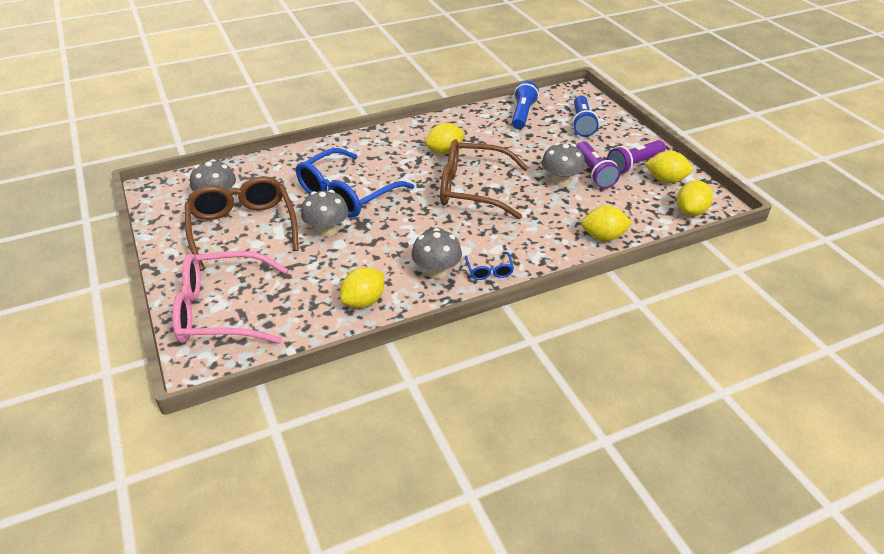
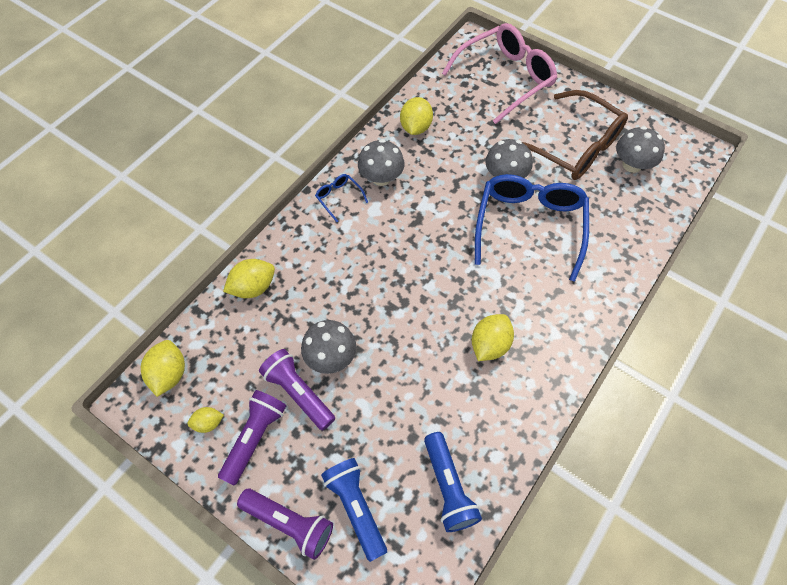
camera: 150 degrees right, 20 degrees up
(474, 189) = (415, 295): brown glasses -> none
(625, 130) = (289, 524): none -> purple flashlight
(665, 180) = (208, 423): yellow lemon -> yellow lemon, size x0.59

**DIRECTIONS FOR THIS TASK:**
Each line from the one containing "(625, 130) = (289, 524): none" down to the final line of the listing must appear in the answer exactly as written, and no other line may.

**ANSWER TO THIS PROBLEM:**
(625, 130) = (289, 524): none -> purple flashlight
(665, 180) = (208, 423): yellow lemon -> yellow lemon, size x0.59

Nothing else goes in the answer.